Collection entries.
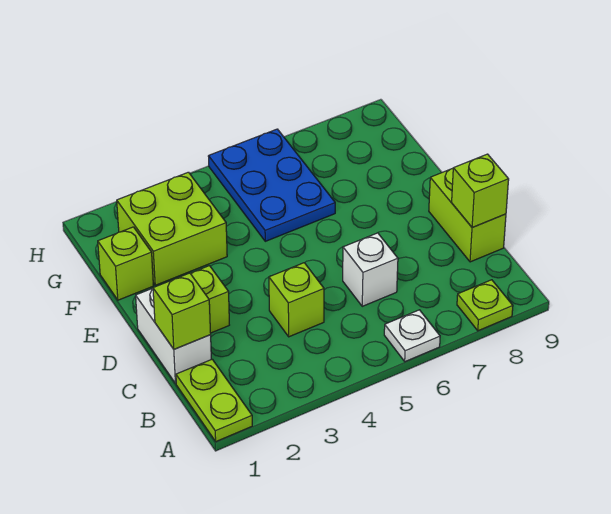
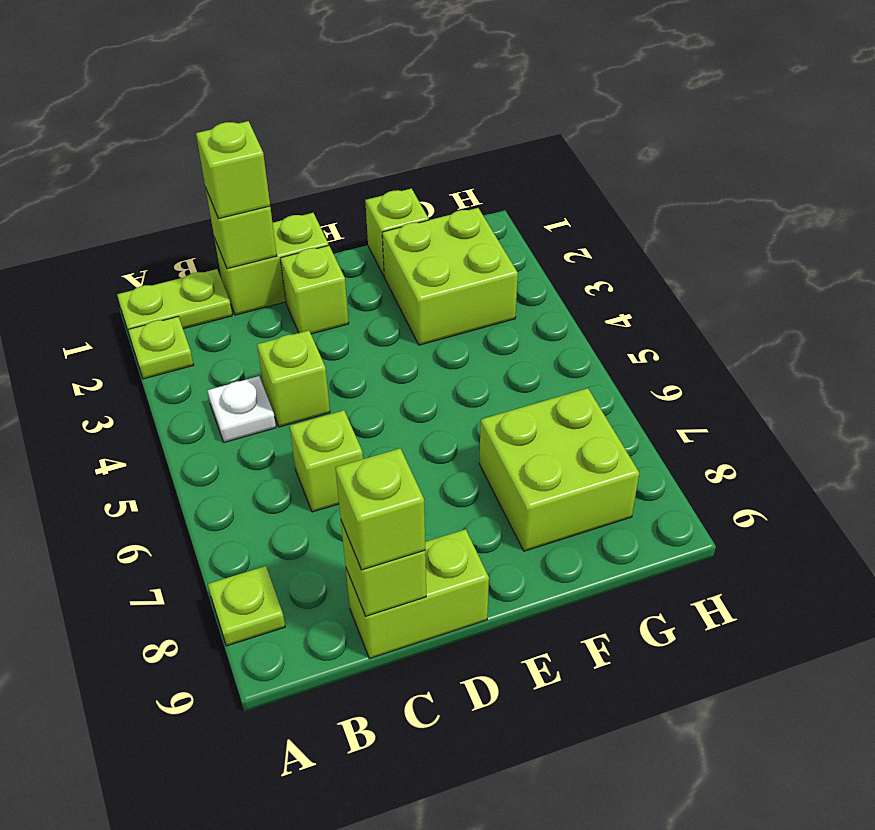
none -> lime plate A2 level 1
white plate A6 level 1 -> white plate B4 level 1
white brick C1:D1 level 1 -> lime brick C1:D1 level 1
none -> lime brick C1 level 3
white brick C6 level 1 -> lime brick C6 level 1
none -> lime brick C9 level 3
blue plate F5:H6 level 1 -> none
none -> lime brick F7:G8 level 1

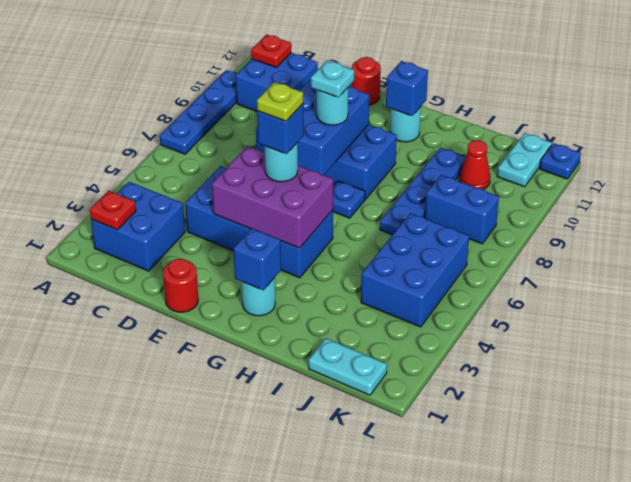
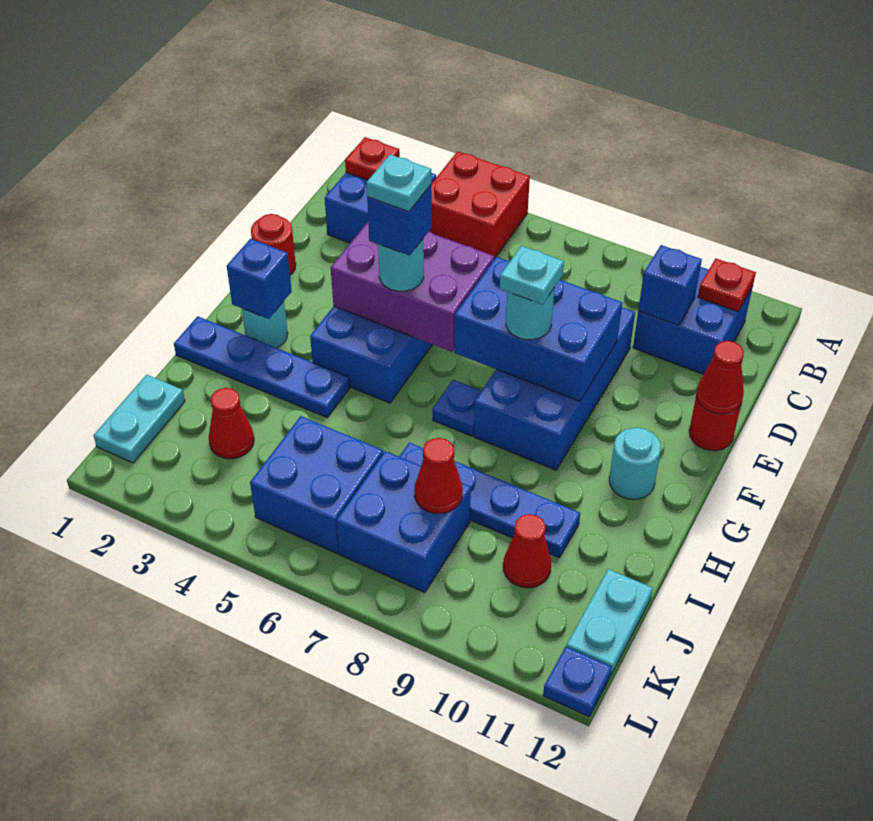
none -> red brick A4:B5 level 1
blue plate A7:A10 level 1 -> blue plate H1:H4 level 1
purple brick E4:G5 level 2 -> purple brick E4:F6 level 2
none -> red cone E12 level 2
lime plate F5 level 5 -> cyan plate F5 level 5
blue brick G11 level 2 -> blue brick C10 level 2
none -> red cone J3 level 1
blue brick J4:K6 level 1 -> blue brick J5:K6 level 1
blue brick J8:K8 level 1 -> blue brick J7:K8 level 1
none -> red cone J8 level 2
cyan plate K11:K12 level 1 -> cyan plate J12:K12 level 1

Task description. Beginning at the line with "blue brick J8:K8" and ending at the last line of the entries, print every line exactly.

Response area.
blue brick J8:K8 level 1 -> blue brick J7:K8 level 1
none -> red cone J8 level 2
cyan plate K11:K12 level 1 -> cyan plate J12:K12 level 1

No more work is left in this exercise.